• [Short exercise]
Repeat the records below, putting "shirt" in place of every "jersey" and leaving everything else the same.
— start —
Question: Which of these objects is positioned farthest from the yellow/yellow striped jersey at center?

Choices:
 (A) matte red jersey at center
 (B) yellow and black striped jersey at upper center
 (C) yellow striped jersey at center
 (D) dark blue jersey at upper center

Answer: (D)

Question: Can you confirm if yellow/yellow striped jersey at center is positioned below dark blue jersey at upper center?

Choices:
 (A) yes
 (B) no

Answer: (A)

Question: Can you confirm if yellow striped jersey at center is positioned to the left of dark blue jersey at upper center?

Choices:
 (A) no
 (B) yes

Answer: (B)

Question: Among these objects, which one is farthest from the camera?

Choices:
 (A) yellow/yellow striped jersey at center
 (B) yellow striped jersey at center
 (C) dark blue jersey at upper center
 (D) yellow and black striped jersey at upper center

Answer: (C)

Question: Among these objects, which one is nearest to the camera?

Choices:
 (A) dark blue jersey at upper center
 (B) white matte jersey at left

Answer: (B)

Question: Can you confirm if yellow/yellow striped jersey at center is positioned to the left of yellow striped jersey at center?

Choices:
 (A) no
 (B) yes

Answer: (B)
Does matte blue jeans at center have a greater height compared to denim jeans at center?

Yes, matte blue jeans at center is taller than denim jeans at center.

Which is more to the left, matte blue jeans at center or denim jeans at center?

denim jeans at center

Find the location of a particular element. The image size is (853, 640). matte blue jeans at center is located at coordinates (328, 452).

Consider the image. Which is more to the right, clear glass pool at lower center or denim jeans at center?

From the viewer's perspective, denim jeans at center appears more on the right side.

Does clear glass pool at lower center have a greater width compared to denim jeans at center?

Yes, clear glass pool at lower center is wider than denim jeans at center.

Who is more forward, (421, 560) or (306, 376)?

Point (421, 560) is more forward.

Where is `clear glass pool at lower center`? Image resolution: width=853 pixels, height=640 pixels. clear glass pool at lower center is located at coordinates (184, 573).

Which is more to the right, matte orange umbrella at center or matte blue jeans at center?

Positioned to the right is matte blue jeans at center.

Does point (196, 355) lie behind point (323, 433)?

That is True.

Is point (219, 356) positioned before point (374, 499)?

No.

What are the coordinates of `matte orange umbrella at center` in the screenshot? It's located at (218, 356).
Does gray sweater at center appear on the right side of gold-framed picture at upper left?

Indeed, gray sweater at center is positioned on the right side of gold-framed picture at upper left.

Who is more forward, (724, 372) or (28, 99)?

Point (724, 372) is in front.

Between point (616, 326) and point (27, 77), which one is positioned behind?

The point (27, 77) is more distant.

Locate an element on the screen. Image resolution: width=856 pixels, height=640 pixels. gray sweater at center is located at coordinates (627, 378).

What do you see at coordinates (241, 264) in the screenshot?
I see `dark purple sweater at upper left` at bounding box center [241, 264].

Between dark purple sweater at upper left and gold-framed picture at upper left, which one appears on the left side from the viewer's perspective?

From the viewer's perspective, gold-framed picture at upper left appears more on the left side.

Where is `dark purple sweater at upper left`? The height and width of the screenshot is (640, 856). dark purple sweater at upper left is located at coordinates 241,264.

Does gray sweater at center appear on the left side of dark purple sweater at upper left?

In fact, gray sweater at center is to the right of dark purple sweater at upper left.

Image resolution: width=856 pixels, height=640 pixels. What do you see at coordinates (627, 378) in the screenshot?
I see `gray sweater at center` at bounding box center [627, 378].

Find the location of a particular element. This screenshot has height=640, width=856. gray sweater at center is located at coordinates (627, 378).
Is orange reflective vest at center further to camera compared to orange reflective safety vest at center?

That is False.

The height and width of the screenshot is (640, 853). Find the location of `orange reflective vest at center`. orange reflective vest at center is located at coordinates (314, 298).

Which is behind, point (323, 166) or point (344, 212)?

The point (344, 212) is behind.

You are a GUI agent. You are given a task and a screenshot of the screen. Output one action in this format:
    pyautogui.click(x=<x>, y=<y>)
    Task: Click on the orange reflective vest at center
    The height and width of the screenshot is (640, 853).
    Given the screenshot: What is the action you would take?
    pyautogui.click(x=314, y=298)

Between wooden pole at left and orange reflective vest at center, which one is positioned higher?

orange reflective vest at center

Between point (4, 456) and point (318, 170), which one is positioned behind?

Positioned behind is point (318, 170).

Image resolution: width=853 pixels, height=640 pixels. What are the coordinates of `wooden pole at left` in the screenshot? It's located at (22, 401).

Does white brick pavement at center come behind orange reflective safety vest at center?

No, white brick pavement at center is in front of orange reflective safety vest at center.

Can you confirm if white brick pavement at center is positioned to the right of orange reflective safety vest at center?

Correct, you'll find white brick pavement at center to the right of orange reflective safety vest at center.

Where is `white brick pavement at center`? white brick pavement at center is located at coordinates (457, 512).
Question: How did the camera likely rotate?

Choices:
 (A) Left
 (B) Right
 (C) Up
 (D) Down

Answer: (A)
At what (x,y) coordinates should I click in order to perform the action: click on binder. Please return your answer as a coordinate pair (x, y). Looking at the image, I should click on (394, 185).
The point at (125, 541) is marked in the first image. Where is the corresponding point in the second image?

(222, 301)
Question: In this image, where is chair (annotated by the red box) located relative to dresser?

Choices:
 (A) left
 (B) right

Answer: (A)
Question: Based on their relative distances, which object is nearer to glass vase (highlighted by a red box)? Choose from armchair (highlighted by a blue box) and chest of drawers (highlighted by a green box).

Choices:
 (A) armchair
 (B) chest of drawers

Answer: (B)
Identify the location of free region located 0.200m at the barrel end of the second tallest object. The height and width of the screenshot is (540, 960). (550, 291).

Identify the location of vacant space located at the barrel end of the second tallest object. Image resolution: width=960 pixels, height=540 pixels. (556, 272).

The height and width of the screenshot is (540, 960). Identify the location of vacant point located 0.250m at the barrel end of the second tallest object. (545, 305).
— end —
• [Task solution]
Question: Which of these objects is positioned farthest from the yellow/yellow striped shirt at center?

Choices:
 (A) matte red shirt at center
 (B) yellow and black striped shirt at upper center
 (C) yellow striped shirt at center
 (D) dark blue shirt at upper center

Answer: (D)

Question: Can you confirm if yellow/yellow striped shirt at center is positioned below dark blue shirt at upper center?

Choices:
 (A) yes
 (B) no

Answer: (A)

Question: Can you confirm if yellow striped shirt at center is positioned to the left of dark blue shirt at upper center?

Choices:
 (A) no
 (B) yes

Answer: (B)

Question: Among these objects, which one is farthest from the camera?

Choices:
 (A) yellow/yellow striped shirt at center
 (B) yellow striped shirt at center
 (C) dark blue shirt at upper center
 (D) yellow and black striped shirt at upper center

Answer: (C)

Question: Among these objects, which one is nearest to the camera?

Choices:
 (A) dark blue shirt at upper center
 (B) white matte shirt at left

Answer: (B)

Question: Can you confirm if yellow/yellow striped shirt at center is positioned to the left of yellow striped shirt at center?

Choices:
 (A) no
 (B) yes

Answer: (B)
Does matte blue jeans at center have a greater height compared to denim jeans at center?

Yes, matte blue jeans at center is taller than denim jeans at center.

Which is more to the left, matte blue jeans at center or denim jeans at center?

denim jeans at center

Find the location of a particular element. The image size is (853, 640). matte blue jeans at center is located at coordinates (328, 452).

Consider the image. Which is more to the right, clear glass pool at lower center or denim jeans at center?

From the viewer's perspective, denim jeans at center appears more on the right side.

Does clear glass pool at lower center have a greater width compared to denim jeans at center?

Yes, clear glass pool at lower center is wider than denim jeans at center.

Who is more forward, (421, 560) or (306, 376)?

Point (421, 560) is more forward.

Where is `clear glass pool at lower center`? Image resolution: width=853 pixels, height=640 pixels. clear glass pool at lower center is located at coordinates (184, 573).

Which is more to the right, matte orange umbrella at center or matte blue jeans at center?

Positioned to the right is matte blue jeans at center.

Does point (196, 355) lie behind point (323, 433)?

That is True.

Is point (219, 356) positioned before point (374, 499)?

No.

What are the coordinates of `matte orange umbrella at center` in the screenshot? It's located at (218, 356).
Does gray sweater at center appear on the right side of gold-framed picture at upper left?

Indeed, gray sweater at center is positioned on the right side of gold-framed picture at upper left.

Who is more forward, (724, 372) or (28, 99)?

Point (724, 372) is in front.

Between point (616, 326) and point (27, 77), which one is positioned behind?

The point (27, 77) is more distant.

Locate an element on the screen. Image resolution: width=856 pixels, height=640 pixels. gray sweater at center is located at coordinates (627, 378).

What do you see at coordinates (241, 264) in the screenshot?
I see `dark purple sweater at upper left` at bounding box center [241, 264].

Between dark purple sweater at upper left and gold-framed picture at upper left, which one appears on the left side from the viewer's perspective?

From the viewer's perspective, gold-framed picture at upper left appears more on the left side.

Where is `dark purple sweater at upper left`? The height and width of the screenshot is (640, 856). dark purple sweater at upper left is located at coordinates 241,264.

Does gray sweater at center appear on the left side of dark purple sweater at upper left?

In fact, gray sweater at center is to the right of dark purple sweater at upper left.

Image resolution: width=856 pixels, height=640 pixels. What do you see at coordinates (627, 378) in the screenshot?
I see `gray sweater at center` at bounding box center [627, 378].

Find the location of a particular element. This screenshot has height=640, width=856. gray sweater at center is located at coordinates (627, 378).
Is orange reflective vest at center further to camera compared to orange reflective safety vest at center?

That is False.

The height and width of the screenshot is (640, 853). Find the location of `orange reflective vest at center`. orange reflective vest at center is located at coordinates (314, 298).

Which is behind, point (323, 166) or point (344, 212)?

The point (344, 212) is behind.

You are a GUI agent. You are given a task and a screenshot of the screen. Output one action in this format:
    pyautogui.click(x=<x>, y=<y>)
    Task: Click on the orange reflective vest at center
    The height and width of the screenshot is (640, 853).
    Given the screenshot: What is the action you would take?
    pyautogui.click(x=314, y=298)

Between wooden pole at left and orange reflective vest at center, which one is positioned higher?

orange reflective vest at center

Between point (4, 456) and point (318, 170), which one is positioned behind?

Positioned behind is point (318, 170).

Image resolution: width=853 pixels, height=640 pixels. What are the coordinates of `wooden pole at left` in the screenshot? It's located at (22, 401).

Does white brick pavement at center come behind orange reflective safety vest at center?

No, white brick pavement at center is in front of orange reflective safety vest at center.

Can you confirm if white brick pavement at center is positioned to the right of orange reflective safety vest at center?

Correct, you'll find white brick pavement at center to the right of orange reflective safety vest at center.

Where is `white brick pavement at center`? white brick pavement at center is located at coordinates (457, 512).
Question: How did the camera likely rotate?

Choices:
 (A) Left
 (B) Right
 (C) Up
 (D) Down

Answer: (A)
At what (x,y) coordinates should I click in order to perform the action: click on binder. Please return your answer as a coordinate pair (x, y). Looking at the image, I should click on (394, 185).
The point at (125, 541) is marked in the first image. Where is the corresponding point in the second image?

(222, 301)
Question: In this image, where is chair (annotated by the red box) located relative to dresser?

Choices:
 (A) left
 (B) right

Answer: (A)
Question: Based on their relative distances, which object is nearer to glass vase (highlighted by a red box)? Choose from armchair (highlighted by a blue box) and chest of drawers (highlighted by a green box).

Choices:
 (A) armchair
 (B) chest of drawers

Answer: (B)
Identify the location of free region located 0.200m at the barrel end of the second tallest object. The height and width of the screenshot is (540, 960). (550, 291).

Identify the location of vacant space located at the barrel end of the second tallest object. Image resolution: width=960 pixels, height=540 pixels. (556, 272).

The height and width of the screenshot is (540, 960). Identify the location of vacant point located 0.250m at the barrel end of the second tallest object. (545, 305).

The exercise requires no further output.